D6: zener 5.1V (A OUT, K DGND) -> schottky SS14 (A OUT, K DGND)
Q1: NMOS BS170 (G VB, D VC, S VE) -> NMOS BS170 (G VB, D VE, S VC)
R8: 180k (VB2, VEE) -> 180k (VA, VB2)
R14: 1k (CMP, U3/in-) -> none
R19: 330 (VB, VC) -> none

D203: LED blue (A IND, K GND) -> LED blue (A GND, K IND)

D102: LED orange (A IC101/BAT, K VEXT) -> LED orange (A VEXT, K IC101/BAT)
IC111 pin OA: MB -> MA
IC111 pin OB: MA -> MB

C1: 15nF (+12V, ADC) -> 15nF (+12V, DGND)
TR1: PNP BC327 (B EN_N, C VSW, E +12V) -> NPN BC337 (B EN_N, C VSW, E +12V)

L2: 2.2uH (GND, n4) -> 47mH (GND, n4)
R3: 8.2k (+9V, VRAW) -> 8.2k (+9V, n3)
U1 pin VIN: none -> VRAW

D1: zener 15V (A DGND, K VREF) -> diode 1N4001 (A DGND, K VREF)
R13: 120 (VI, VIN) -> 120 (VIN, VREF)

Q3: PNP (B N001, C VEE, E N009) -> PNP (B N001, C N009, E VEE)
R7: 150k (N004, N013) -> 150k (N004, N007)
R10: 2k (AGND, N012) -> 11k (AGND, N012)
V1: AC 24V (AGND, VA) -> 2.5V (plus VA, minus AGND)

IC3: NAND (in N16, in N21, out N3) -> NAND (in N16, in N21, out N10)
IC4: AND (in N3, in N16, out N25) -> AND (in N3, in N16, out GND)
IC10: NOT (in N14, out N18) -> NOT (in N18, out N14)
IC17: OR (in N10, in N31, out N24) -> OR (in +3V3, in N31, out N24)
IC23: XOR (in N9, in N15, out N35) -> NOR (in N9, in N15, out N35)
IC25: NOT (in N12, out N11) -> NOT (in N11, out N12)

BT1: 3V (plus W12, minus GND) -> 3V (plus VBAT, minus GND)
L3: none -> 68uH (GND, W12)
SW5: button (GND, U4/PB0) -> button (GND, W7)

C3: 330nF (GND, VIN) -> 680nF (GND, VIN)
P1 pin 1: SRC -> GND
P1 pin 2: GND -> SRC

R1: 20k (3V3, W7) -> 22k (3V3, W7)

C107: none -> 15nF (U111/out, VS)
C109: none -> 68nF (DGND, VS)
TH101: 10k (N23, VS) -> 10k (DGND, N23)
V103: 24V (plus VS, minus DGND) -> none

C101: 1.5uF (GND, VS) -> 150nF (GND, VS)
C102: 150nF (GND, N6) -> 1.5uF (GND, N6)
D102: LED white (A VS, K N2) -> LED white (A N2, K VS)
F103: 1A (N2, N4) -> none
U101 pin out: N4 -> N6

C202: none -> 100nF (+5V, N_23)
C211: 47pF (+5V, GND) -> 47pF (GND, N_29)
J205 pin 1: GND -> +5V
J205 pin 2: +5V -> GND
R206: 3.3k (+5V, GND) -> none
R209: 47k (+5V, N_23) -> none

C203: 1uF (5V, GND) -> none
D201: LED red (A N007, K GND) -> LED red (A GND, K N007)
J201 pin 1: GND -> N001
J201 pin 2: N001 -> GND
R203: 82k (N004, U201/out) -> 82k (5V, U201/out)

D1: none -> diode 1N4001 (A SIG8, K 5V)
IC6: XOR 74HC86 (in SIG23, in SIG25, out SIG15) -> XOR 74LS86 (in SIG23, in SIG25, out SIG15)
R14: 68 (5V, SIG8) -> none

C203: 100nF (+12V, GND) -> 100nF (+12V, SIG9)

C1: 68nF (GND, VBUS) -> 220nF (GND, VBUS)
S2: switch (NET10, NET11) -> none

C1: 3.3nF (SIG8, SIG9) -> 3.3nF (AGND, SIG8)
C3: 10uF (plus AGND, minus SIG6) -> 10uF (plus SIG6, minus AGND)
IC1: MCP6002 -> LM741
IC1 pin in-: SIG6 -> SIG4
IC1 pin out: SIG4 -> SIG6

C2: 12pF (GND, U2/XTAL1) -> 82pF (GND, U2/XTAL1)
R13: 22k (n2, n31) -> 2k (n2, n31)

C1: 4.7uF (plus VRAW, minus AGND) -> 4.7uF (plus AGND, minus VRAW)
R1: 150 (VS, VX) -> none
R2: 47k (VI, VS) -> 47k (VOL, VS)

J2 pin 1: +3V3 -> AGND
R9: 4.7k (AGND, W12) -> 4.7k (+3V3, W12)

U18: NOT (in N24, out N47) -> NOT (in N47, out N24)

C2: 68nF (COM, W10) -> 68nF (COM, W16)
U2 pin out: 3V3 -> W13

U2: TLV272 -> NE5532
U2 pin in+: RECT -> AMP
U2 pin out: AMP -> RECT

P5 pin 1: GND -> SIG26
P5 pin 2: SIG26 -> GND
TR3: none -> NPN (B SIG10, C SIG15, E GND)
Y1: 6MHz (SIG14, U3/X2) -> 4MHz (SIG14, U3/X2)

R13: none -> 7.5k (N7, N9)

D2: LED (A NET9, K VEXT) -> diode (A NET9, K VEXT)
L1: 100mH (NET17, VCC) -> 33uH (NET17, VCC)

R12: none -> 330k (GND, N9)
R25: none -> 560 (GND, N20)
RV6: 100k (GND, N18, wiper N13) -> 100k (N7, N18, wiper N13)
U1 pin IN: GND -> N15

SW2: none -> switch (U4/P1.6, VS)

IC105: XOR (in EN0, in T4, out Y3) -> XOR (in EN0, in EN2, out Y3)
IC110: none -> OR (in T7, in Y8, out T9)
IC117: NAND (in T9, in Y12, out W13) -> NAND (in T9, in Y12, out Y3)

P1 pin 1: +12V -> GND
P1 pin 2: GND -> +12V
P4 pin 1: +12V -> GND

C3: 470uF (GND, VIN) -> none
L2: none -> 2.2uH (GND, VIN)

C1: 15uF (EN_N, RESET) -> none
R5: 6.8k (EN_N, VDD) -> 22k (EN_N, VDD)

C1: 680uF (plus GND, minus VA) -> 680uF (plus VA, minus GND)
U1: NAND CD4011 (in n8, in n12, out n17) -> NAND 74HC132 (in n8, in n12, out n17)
────────
#### Directions for this task
Filter the records above and return every line that holds the word "minus".

#### Output of the exercise
V1: AC 24V (AGND, VA) -> 2.5V (plus VA, minus AGND)
BT1: 3V (plus W12, minus GND) -> 3V (plus VBAT, minus GND)
V103: 24V (plus VS, minus DGND) -> none
C3: 10uF (plus AGND, minus SIG6) -> 10uF (plus SIG6, minus AGND)
C1: 4.7uF (plus VRAW, minus AGND) -> 4.7uF (plus AGND, minus VRAW)
C1: 680uF (plus GND, minus VA) -> 680uF (plus VA, minus GND)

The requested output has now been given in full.